EXERCISE –
Copy each line of the entries that contains the word "nothing".

ENTRIES PROVIDED –
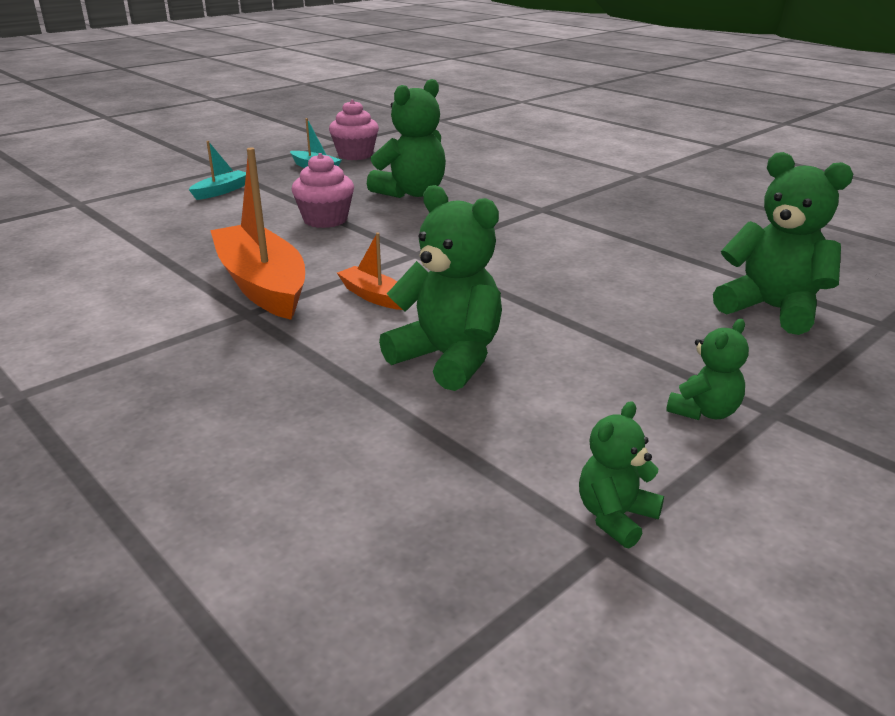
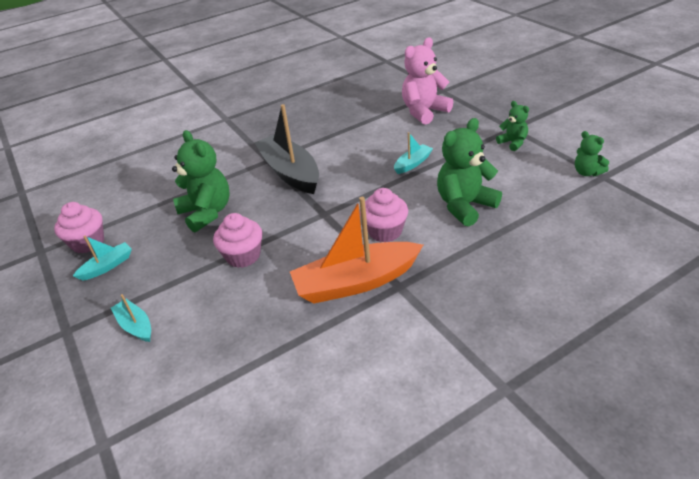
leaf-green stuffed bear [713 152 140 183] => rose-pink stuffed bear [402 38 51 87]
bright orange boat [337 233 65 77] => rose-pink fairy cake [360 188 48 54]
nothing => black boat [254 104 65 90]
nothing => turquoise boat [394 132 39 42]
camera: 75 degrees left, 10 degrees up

ANSWER TO THIS EXERCISE –
nothing => black boat [254 104 65 90]
nothing => turquoise boat [394 132 39 42]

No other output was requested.